■ **Record set**
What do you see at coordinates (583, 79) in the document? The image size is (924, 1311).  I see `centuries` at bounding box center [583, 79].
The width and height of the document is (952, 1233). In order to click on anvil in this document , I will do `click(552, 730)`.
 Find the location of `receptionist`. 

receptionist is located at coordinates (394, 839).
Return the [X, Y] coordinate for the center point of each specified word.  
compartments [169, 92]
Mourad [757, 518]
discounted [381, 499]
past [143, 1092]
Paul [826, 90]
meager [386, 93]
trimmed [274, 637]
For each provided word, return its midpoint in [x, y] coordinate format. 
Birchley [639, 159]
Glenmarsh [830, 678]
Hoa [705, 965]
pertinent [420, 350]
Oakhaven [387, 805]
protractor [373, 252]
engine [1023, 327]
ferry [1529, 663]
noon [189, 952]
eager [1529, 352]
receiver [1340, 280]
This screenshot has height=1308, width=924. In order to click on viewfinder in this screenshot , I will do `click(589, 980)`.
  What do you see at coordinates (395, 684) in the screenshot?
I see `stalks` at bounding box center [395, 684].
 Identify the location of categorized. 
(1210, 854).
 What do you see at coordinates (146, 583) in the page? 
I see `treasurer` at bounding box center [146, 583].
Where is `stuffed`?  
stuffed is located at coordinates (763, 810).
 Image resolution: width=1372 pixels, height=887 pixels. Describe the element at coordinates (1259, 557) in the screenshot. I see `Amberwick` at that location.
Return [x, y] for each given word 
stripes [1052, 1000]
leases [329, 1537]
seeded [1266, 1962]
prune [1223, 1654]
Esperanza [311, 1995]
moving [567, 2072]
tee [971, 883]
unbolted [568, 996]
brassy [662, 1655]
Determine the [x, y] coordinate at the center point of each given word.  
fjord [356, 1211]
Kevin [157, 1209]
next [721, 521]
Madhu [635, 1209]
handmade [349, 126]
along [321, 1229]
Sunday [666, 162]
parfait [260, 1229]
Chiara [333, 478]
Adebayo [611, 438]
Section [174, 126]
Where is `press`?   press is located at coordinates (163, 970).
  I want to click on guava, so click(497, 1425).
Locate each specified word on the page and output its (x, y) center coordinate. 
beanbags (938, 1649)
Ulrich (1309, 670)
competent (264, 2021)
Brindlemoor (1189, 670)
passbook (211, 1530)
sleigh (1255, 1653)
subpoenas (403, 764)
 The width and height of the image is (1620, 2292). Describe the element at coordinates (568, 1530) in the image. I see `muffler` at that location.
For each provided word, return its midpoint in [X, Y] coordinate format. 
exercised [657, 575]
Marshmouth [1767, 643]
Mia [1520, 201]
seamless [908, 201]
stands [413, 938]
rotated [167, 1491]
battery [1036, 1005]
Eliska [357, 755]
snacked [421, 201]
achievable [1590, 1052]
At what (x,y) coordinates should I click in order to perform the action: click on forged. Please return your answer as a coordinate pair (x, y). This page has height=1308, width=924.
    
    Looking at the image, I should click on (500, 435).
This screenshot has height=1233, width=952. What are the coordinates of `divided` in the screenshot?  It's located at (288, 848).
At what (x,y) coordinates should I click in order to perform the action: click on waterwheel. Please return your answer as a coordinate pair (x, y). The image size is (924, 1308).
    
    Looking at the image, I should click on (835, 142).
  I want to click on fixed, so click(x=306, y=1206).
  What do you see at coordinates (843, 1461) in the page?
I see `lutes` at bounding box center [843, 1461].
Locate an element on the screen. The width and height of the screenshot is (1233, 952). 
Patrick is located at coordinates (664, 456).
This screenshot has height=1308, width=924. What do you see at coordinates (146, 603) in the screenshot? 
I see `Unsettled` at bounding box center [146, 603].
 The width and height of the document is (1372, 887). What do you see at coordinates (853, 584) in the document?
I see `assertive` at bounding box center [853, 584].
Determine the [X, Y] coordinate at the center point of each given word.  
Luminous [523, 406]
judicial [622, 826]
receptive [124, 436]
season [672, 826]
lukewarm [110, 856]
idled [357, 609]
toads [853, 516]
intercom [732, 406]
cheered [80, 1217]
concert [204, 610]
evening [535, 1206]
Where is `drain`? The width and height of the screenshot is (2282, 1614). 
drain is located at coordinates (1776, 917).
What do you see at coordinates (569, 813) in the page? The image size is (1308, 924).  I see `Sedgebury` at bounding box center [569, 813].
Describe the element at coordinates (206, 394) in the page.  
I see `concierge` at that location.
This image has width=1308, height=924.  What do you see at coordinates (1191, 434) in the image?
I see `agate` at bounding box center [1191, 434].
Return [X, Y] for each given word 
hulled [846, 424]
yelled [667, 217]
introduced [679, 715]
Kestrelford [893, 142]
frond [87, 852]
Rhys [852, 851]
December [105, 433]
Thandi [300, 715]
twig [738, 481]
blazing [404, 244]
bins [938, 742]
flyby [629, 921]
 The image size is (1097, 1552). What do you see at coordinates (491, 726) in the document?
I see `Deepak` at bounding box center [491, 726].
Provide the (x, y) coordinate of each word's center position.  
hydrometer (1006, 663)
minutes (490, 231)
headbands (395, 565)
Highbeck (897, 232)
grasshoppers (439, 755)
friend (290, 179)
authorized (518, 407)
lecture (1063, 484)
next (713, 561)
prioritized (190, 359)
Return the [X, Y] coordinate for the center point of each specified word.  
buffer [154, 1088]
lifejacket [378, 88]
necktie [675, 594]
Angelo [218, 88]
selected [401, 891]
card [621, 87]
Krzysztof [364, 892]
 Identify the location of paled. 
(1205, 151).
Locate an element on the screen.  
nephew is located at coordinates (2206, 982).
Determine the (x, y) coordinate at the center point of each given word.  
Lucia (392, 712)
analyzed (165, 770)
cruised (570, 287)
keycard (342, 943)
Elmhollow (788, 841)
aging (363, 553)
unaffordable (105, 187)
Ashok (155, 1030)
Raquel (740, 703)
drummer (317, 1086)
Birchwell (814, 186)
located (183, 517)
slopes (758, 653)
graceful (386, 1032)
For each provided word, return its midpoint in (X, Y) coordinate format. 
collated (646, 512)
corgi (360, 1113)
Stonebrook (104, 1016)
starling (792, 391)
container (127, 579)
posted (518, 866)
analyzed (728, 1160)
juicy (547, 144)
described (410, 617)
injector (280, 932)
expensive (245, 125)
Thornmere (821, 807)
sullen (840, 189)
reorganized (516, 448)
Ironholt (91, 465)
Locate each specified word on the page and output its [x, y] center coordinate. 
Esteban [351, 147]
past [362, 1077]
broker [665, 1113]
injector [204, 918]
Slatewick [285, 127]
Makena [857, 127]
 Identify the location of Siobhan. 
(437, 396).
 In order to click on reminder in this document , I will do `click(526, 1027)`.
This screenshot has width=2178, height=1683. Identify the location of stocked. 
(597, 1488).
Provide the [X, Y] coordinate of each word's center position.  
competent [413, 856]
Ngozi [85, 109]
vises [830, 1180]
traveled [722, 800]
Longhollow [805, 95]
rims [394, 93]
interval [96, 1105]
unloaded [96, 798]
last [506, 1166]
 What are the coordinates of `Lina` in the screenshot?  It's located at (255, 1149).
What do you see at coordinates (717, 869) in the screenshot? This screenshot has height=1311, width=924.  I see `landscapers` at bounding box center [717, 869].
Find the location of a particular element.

■ **Exercise instructions**
Could you recast all of the material above as a numbered list, omitting any blank lines?

■ **Result below**
1. What do you see at coordinates (583, 79) in the document? The image size is (924, 1311).  I see `centuries` at bounding box center [583, 79].
2. The width and height of the document is (952, 1233). In order to click on anvil in this document , I will do `click(552, 730)`.
3.  Find the location of `receptionist`. 
4. receptionist is located at coordinates (394, 839).
5. Return the [X, Y] coordinate for the center point of each specified word.  
6. compartments [169, 92]
7. Mourad [757, 518]
8. discounted [381, 499]
9. past [143, 1092]
10. Paul [826, 90]
11. meager [386, 93]
12. trimmed [274, 637]
13. For each provided word, return its midpoint in [x, y] coordinate format. 
14. Birchley [639, 159]
15. Glenmarsh [830, 678]
16. Hoa [705, 965]
17. pertinent [420, 350]
18. Oakhaven [387, 805]
19. protractor [373, 252]
20. engine [1023, 327]
21. ferry [1529, 663]
22. noon [189, 952]
23. eager [1529, 352]
24. receiver [1340, 280]
25. This screenshot has height=1308, width=924. In order to click on viewfinder in this screenshot , I will do `click(589, 980)`.
26.   What do you see at coordinates (395, 684) in the screenshot?
27. I see `stalks` at bounding box center [395, 684].
28.  Identify the location of categorized. 
29. (1210, 854).
30.  What do you see at coordinates (146, 583) in the page? 
31. I see `treasurer` at bounding box center [146, 583].
32. Where is `stuffed`?  
33. stuffed is located at coordinates (763, 810).
34.  Image resolution: width=1372 pixels, height=887 pixels. Describe the element at coordinates (1259, 557) in the screenshot. I see `Amberwick` at that location.
35. Return [x, y] for each given word 
36. stripes [1052, 1000]
37. leases [329, 1537]
38. seeded [1266, 1962]
39. prune [1223, 1654]
40. Esperanza [311, 1995]
41. moving [567, 2072]
42. tee [971, 883]
43. unbolted [568, 996]
44. brassy [662, 1655]
45. Determine the [x, y] coordinate at the center point of each given word.  
46. fjord [356, 1211]
47. Kevin [157, 1209]
48. next [721, 521]
49. Madhu [635, 1209]
50. handmade [349, 126]
51. along [321, 1229]
52. Sunday [666, 162]
53. parfait [260, 1229]
54. Chiara [333, 478]
55. Adebayo [611, 438]
56. Section [174, 126]
57. Where is `press`?   press is located at coordinates (163, 970).
58.   I want to click on guava, so click(497, 1425).
59. Locate each specified word on the page and output its (x, y) center coordinate. 
60. beanbags (938, 1649)
61. Ulrich (1309, 670)
62. competent (264, 2021)
63. Brindlemoor (1189, 670)
64. passbook (211, 1530)
65. sleigh (1255, 1653)
66. subpoenas (403, 764)
67.  The width and height of the image is (1620, 2292). Describe the element at coordinates (568, 1530) in the image. I see `muffler` at that location.
68. For each provided word, return its midpoint in [X, Y] coordinate format. 
69. exercised [657, 575]
70. Marshmouth [1767, 643]
71. Mia [1520, 201]
72. seamless [908, 201]
73. stands [413, 938]
74. rotated [167, 1491]
75. battery [1036, 1005]
76. Eliska [357, 755]
77. snacked [421, 201]
78. achievable [1590, 1052]
79. At what (x,y) coordinates should I click in order to perform the action: click on forged. Please return your answer as a coordinate pair (x, y). This page has height=1308, width=924.
80.     Looking at the image, I should click on (500, 435).
81. This screenshot has height=1233, width=952. What are the coordinates of `divided` in the screenshot?  It's located at (288, 848).
82. At what (x,y) coordinates should I click in order to perform the action: click on waterwheel. Please return your answer as a coordinate pair (x, y). The image size is (924, 1308).
83.     Looking at the image, I should click on (835, 142).
84.   I want to click on fixed, so click(x=306, y=1206).
85.   What do you see at coordinates (843, 1461) in the page?
86. I see `lutes` at bounding box center [843, 1461].
87. Locate an element on the screen. The width and height of the screenshot is (1233, 952). 
88. Patrick is located at coordinates (664, 456).
89. This screenshot has height=1308, width=924. What do you see at coordinates (146, 603) in the screenshot? 
90. I see `Unsettled` at bounding box center [146, 603].
91.  The width and height of the document is (1372, 887). What do you see at coordinates (853, 584) in the document?
92. I see `assertive` at bounding box center [853, 584].
93. Determine the [X, Y] coordinate at the center point of each given word.  
94. Luminous [523, 406]
95. judicial [622, 826]
96. receptive [124, 436]
97. season [672, 826]
98. lukewarm [110, 856]
99. idled [357, 609]
100. toads [853, 516]
101. intercom [732, 406]
102. cheered [80, 1217]
103. concert [204, 610]
104. evening [535, 1206]
105. Where is `drain`? The width and height of the screenshot is (2282, 1614). 
106. drain is located at coordinates (1776, 917).
107. What do you see at coordinates (569, 813) in the page? The image size is (1308, 924).  I see `Sedgebury` at bounding box center [569, 813].
108. Describe the element at coordinates (206, 394) in the page.  
109. I see `concierge` at that location.
110. This image has width=1308, height=924.  What do you see at coordinates (1191, 434) in the image?
111. I see `agate` at bounding box center [1191, 434].
112. Return [X, Y] for each given word 
113. hulled [846, 424]
114. yelled [667, 217]
115. introduced [679, 715]
116. Kestrelford [893, 142]
117. frond [87, 852]
118. Rhys [852, 851]
119. December [105, 433]
120. Thandi [300, 715]
121. twig [738, 481]
122. blazing [404, 244]
123. bins [938, 742]
124. flyby [629, 921]
125.  The image size is (1097, 1552). What do you see at coordinates (491, 726) in the document?
126. I see `Deepak` at bounding box center [491, 726].
127. Provide the (x, y) coordinate of each word's center position.  
128. hydrometer (1006, 663)
129. minutes (490, 231)
130. headbands (395, 565)
131. Highbeck (897, 232)
132. grasshoppers (439, 755)
133. friend (290, 179)
134. authorized (518, 407)
135. lecture (1063, 484)
136. next (713, 561)
137. prioritized (190, 359)
138. Return the [X, Y] coordinate for the center point of each specified word.  
139. buffer [154, 1088]
140. lifejacket [378, 88]
141. necktie [675, 594]
142. Angelo [218, 88]
143. selected [401, 891]
144. card [621, 87]
145. Krzysztof [364, 892]
146.  Identify the location of paled. 
147. (1205, 151).
148. Locate an element on the screen.  
149. nephew is located at coordinates (2206, 982).
150. Determine the (x, y) coordinate at the center point of each given word.  
151. Lucia (392, 712)
152. analyzed (165, 770)
153. cruised (570, 287)
154. keycard (342, 943)
155. Elmhollow (788, 841)
156. aging (363, 553)
157. unaffordable (105, 187)
158. Ashok (155, 1030)
159. Raquel (740, 703)
160. drummer (317, 1086)
161. Birchwell (814, 186)
162. located (183, 517)
163. slopes (758, 653)
164. graceful (386, 1032)
165. For each provided word, return its midpoint in (X, Y) coordinate format. 
166. collated (646, 512)
167. corgi (360, 1113)
168. Stonebrook (104, 1016)
169. starling (792, 391)
170. container (127, 579)
171. posted (518, 866)
172. analyzed (728, 1160)
173. juicy (547, 144)
174. described (410, 617)
175. injector (280, 932)
176. expensive (245, 125)
177. Thornmere (821, 807)
178. sullen (840, 189)
179. reorganized (516, 448)
180. Ironholt (91, 465)
181. Locate each specified word on the page and output its [x, y] center coordinate. 
182. Esteban [351, 147]
183. past [362, 1077]
184. broker [665, 1113]
185. injector [204, 918]
186. Slatewick [285, 127]
187. Makena [857, 127]
188.  Identify the location of Siobhan. 
189. (437, 396).
190.  In order to click on reminder in this document , I will do `click(526, 1027)`.
191. This screenshot has width=2178, height=1683. Identify the location of stocked. 
192. (597, 1488).
193. Provide the [X, Y] coordinate of each word's center position.  
194. competent [413, 856]
195. Ngozi [85, 109]
196. vises [830, 1180]
197. traveled [722, 800]
198. Longhollow [805, 95]
199. rims [394, 93]
200. interval [96, 1105]
201. unloaded [96, 798]
202. last [506, 1166]
203.  What are the coordinates of `Lina` in the screenshot?  It's located at (255, 1149).
204. What do you see at coordinates (717, 869) in the screenshot? This screenshot has height=1311, width=924.  I see `landscapers` at bounding box center [717, 869].
205. Find the location of a particular element.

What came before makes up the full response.